> What is expected
What you print should match the entries exactly, only without the pictures.

-------- Material supplied

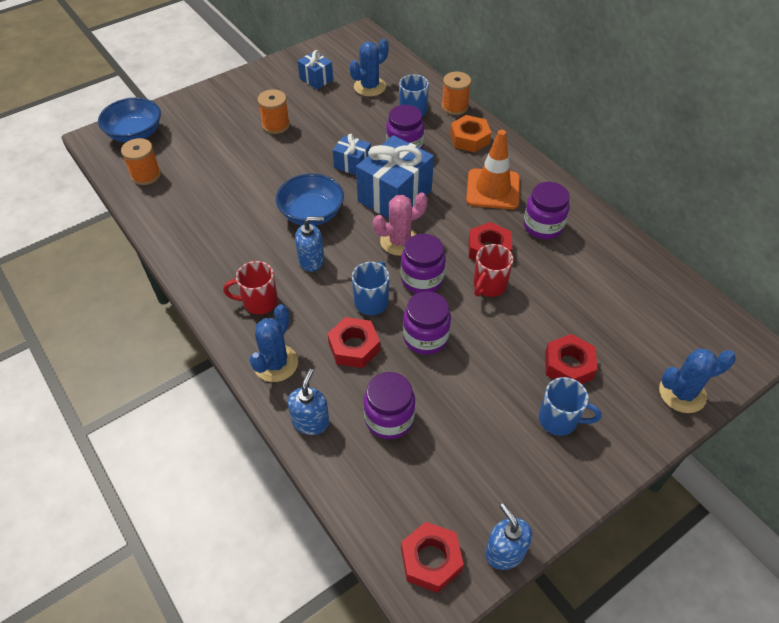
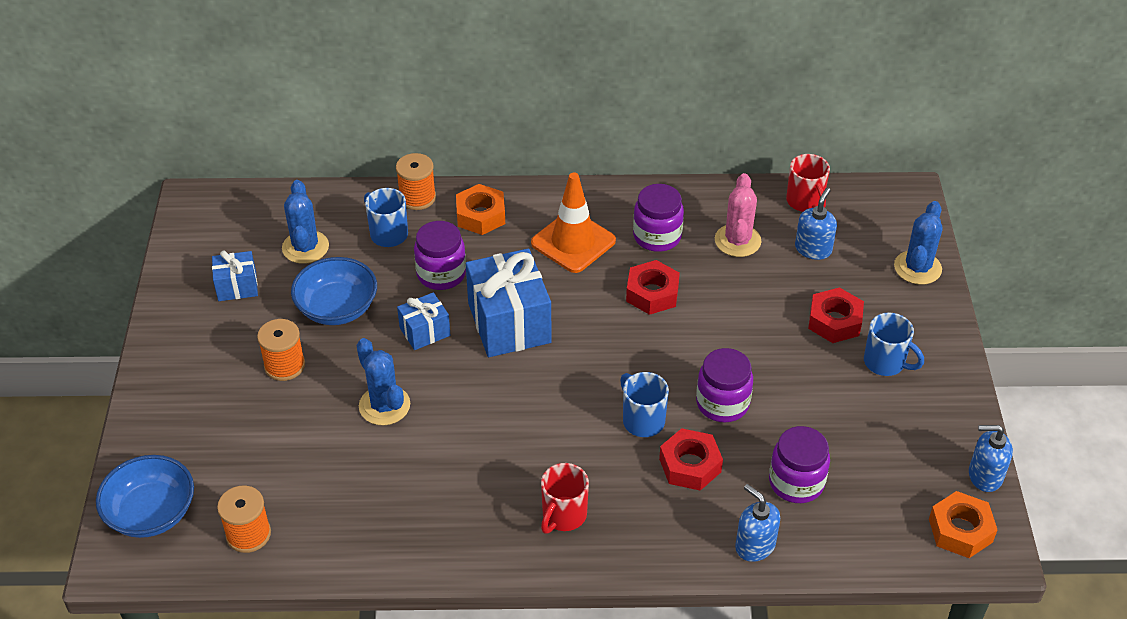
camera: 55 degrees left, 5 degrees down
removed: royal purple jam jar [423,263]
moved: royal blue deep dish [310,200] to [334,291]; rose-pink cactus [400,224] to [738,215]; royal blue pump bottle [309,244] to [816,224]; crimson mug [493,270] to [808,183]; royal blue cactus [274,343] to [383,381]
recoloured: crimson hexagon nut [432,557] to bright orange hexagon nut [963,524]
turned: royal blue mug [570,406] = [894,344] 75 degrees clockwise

----------------

> Output for this task
camera: 55 degrees left, 5 degrees down
removed: royal purple jam jar [423,263]
moved: royal blue deep dish [310,200] to [334,291]; rose-pink cactus [400,224] to [738,215]; royal blue pump bottle [309,244] to [816,224]; crimson mug [493,270] to [808,183]; royal blue cactus [274,343] to [383,381]
recoloured: crimson hexagon nut [432,557] to bright orange hexagon nut [963,524]
turned: royal blue mug [570,406] = [894,344] 75 degrees clockwise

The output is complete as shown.